:: To-do item ::
Each record should be copied exactly into the answer, and no picture should go with it.

··· Exercise data ···

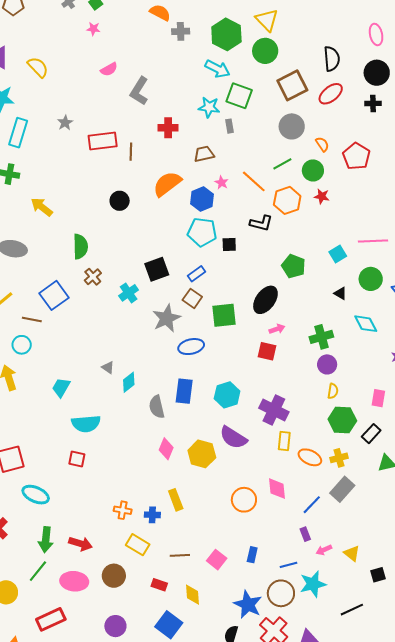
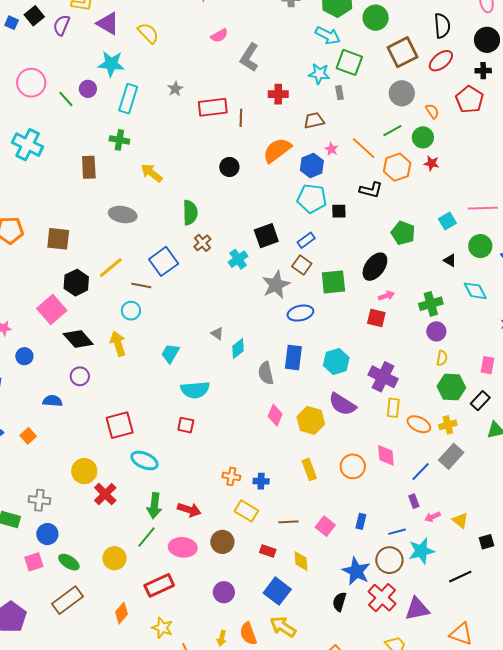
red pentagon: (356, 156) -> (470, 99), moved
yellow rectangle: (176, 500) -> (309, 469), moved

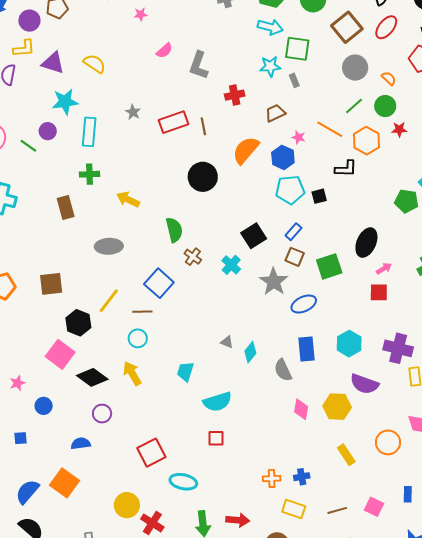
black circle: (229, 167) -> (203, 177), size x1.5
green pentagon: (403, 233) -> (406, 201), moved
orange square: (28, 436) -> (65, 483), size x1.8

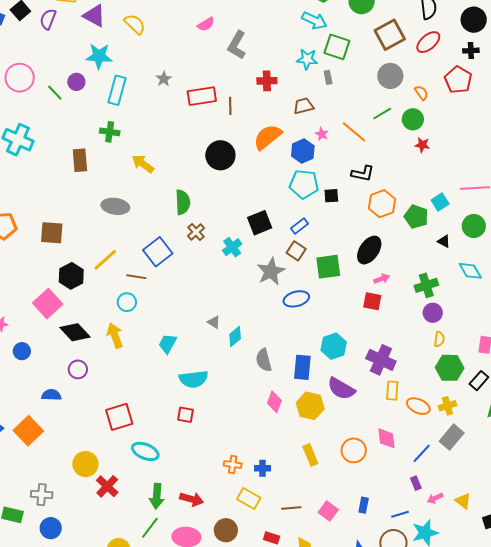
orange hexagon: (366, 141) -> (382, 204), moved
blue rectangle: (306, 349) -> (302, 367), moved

···

:: Answer space ::
red pentagon: (356, 156) -> (470, 99), moved
yellow rectangle: (176, 500) -> (309, 469), moved

black circle: (229, 167) -> (203, 177), size x1.5
green pentagon: (403, 233) -> (406, 201), moved
orange square: (28, 436) -> (65, 483), size x1.8

orange hexagon: (366, 141) -> (382, 204), moved
blue rectangle: (306, 349) -> (302, 367), moved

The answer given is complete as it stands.